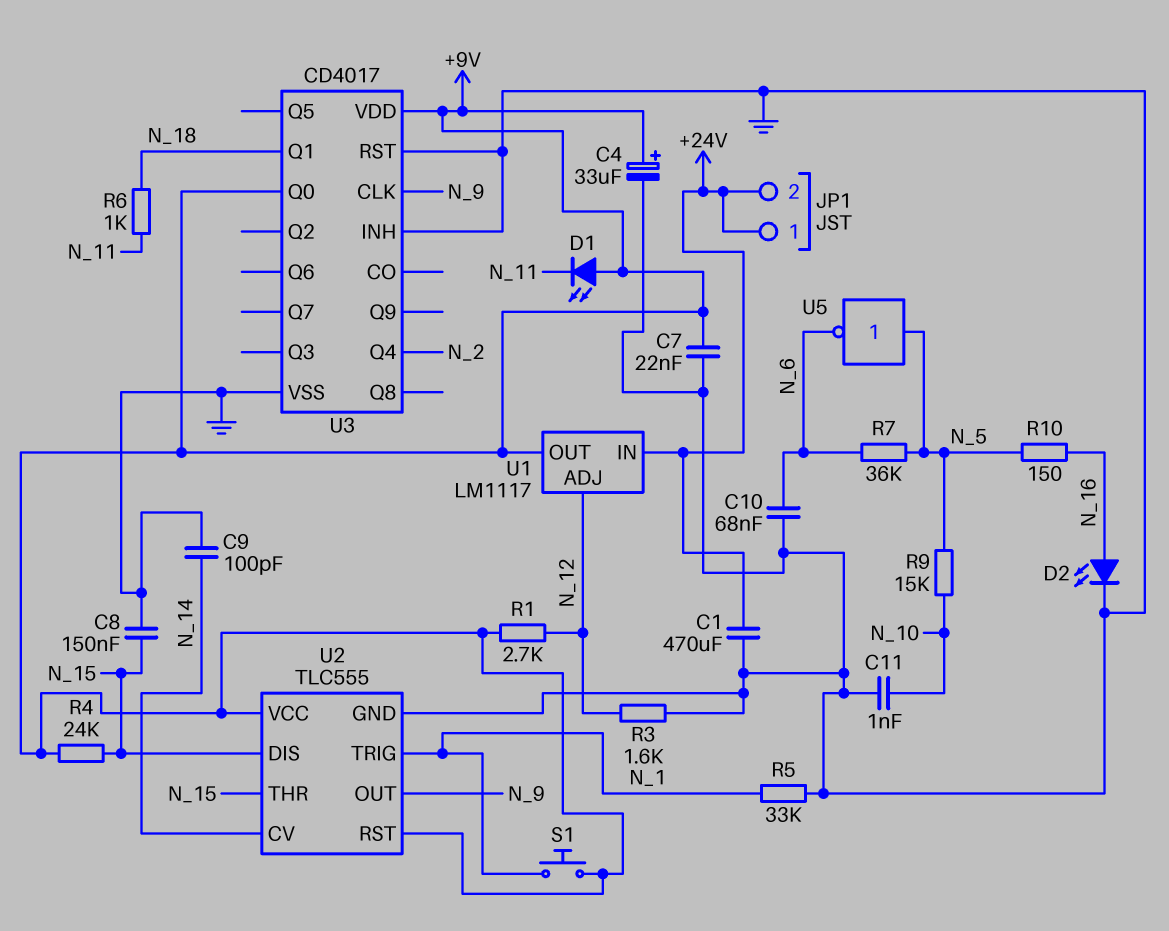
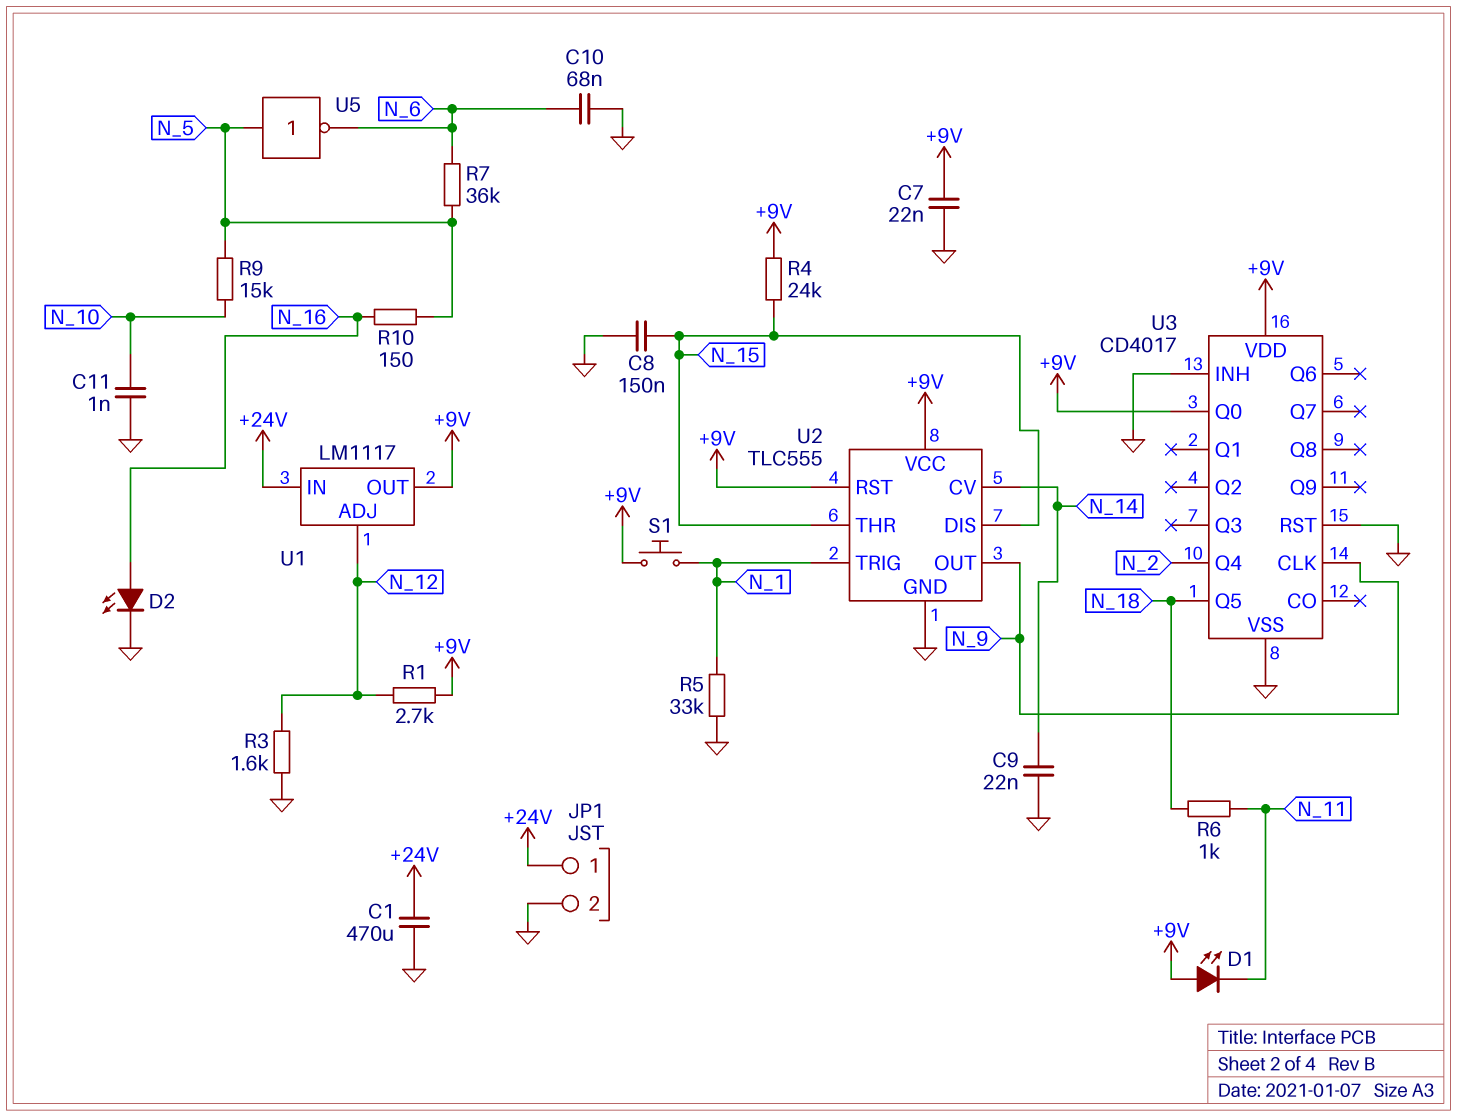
C4: 33uF (plus +9V, minus GND) -> none
C9: 100pF (GND, N_14) -> 22nF (GND, N_14)
JP1 pin 2: +24V -> GND
U3 pin Q1: N_18 -> none
U3 pin Q5: none -> N_18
****************
Set the records down again exactly as given, and leave the pictures out.

* Answer section
C4: 33uF (plus +9V, minus GND) -> none
C9: 100pF (GND, N_14) -> 22nF (GND, N_14)
JP1 pin 2: +24V -> GND
U3 pin Q1: N_18 -> none
U3 pin Q5: none -> N_18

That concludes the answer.